▶ What to work on
Lines before the one containing "IC1 pin PB4: NET4 -> NET9" are excluded; reproduce that line and all lines after it in the entries below, exactly.

▶ Version difference data
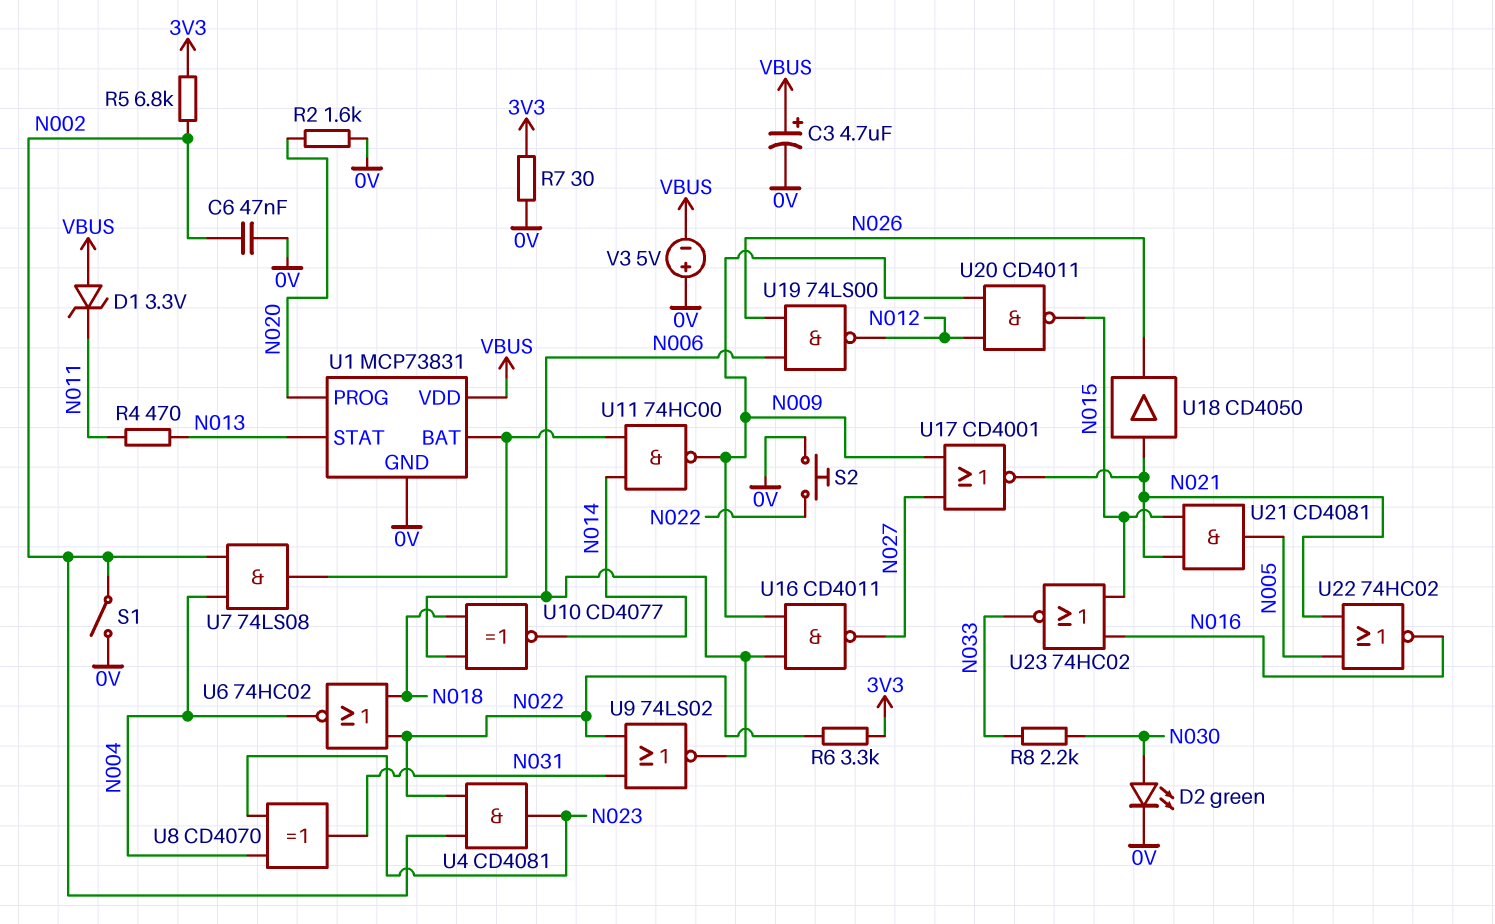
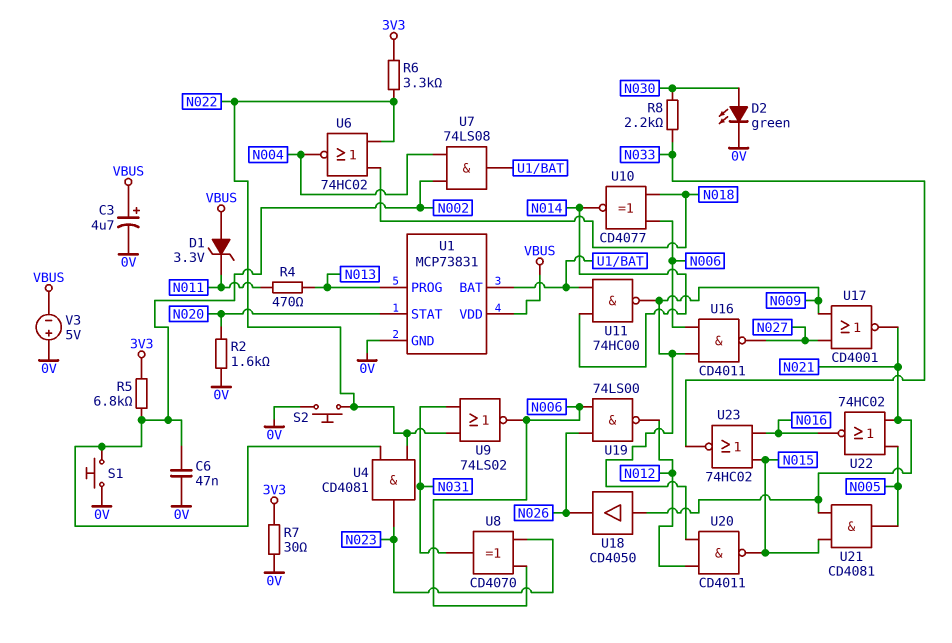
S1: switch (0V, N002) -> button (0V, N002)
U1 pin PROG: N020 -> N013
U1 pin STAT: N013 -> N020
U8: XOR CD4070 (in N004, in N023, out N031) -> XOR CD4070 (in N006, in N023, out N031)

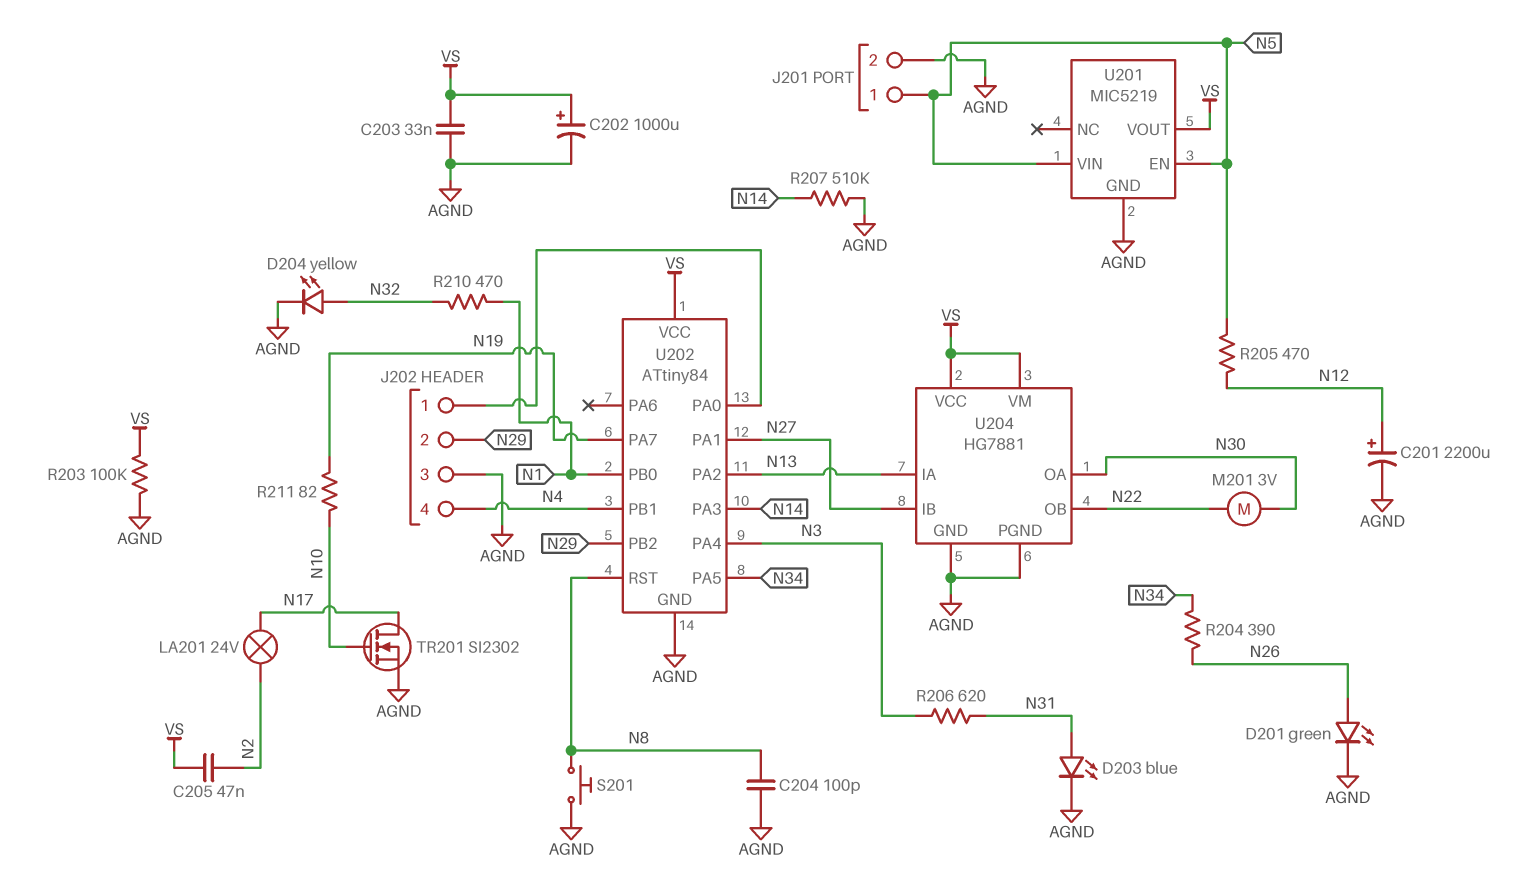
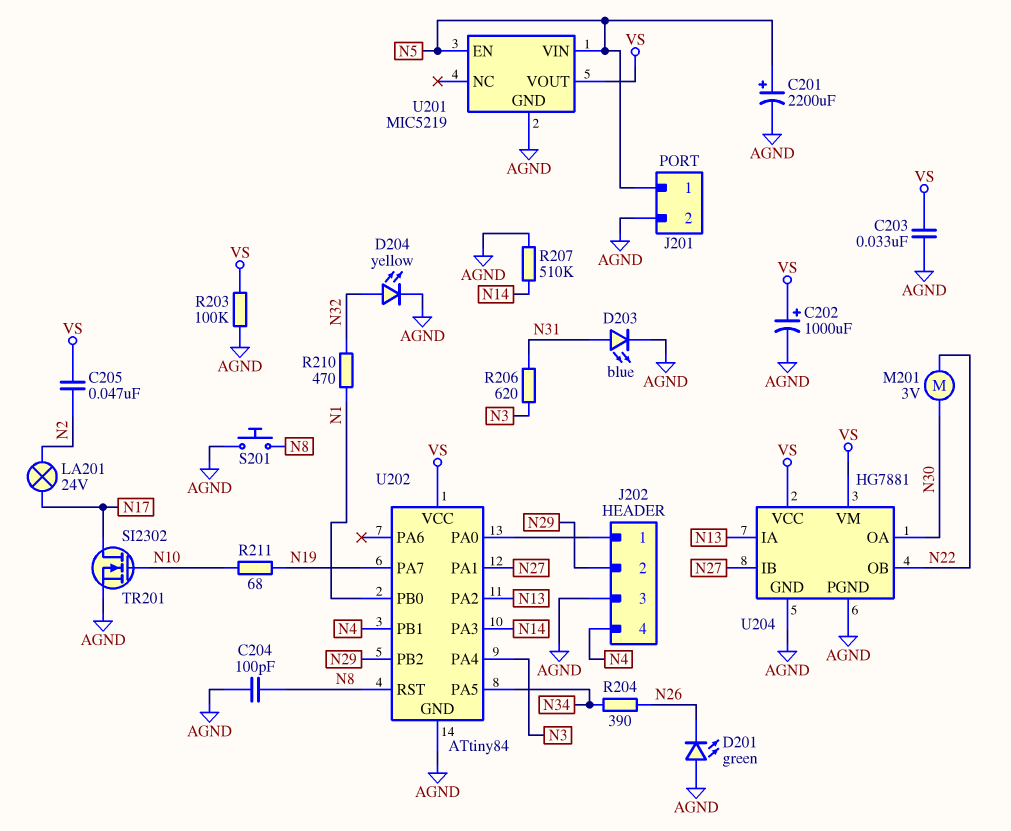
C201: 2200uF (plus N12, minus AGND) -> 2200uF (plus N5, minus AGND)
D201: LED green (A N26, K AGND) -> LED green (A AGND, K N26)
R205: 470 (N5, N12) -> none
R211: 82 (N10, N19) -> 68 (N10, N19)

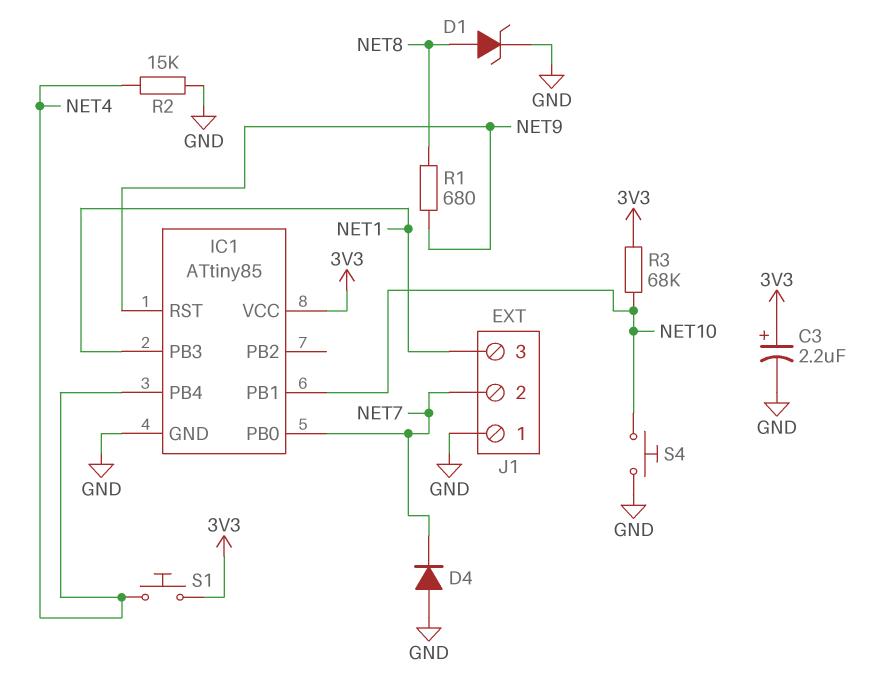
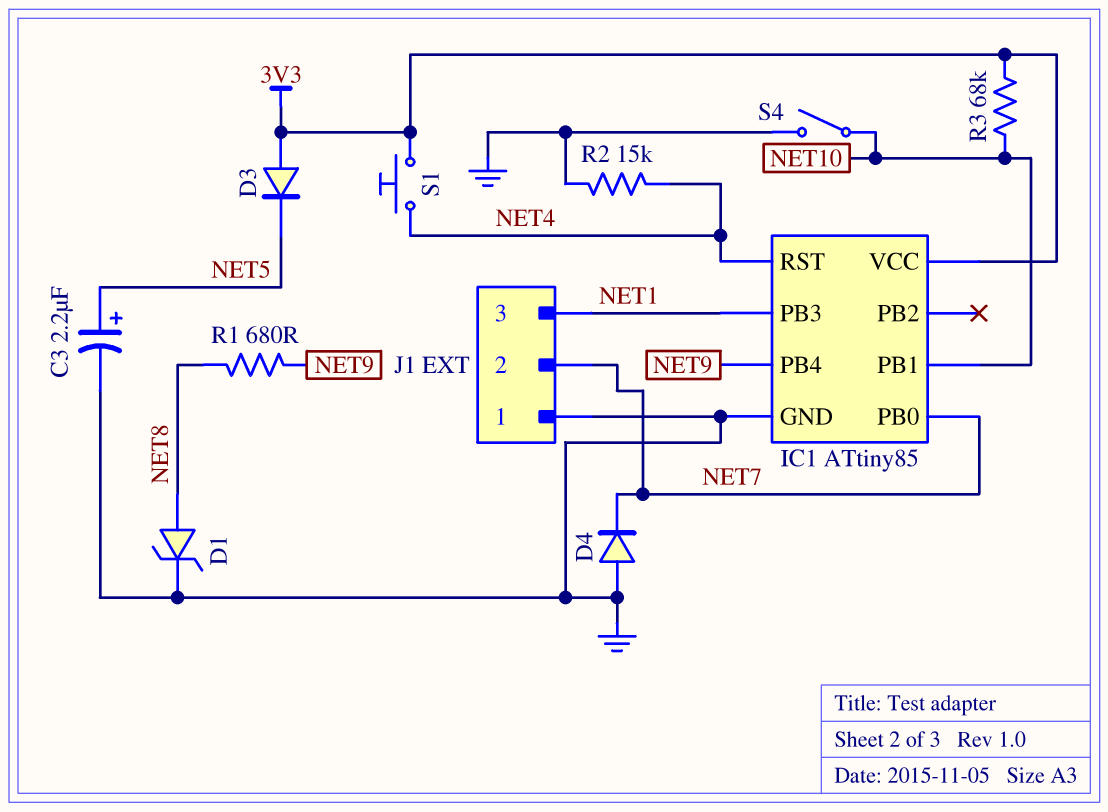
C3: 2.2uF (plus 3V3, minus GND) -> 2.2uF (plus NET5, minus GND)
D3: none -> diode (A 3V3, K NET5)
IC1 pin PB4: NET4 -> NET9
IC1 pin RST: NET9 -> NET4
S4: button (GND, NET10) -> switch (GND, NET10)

▶ Task solution
IC1 pin PB4: NET4 -> NET9
IC1 pin RST: NET9 -> NET4
S4: button (GND, NET10) -> switch (GND, NET10)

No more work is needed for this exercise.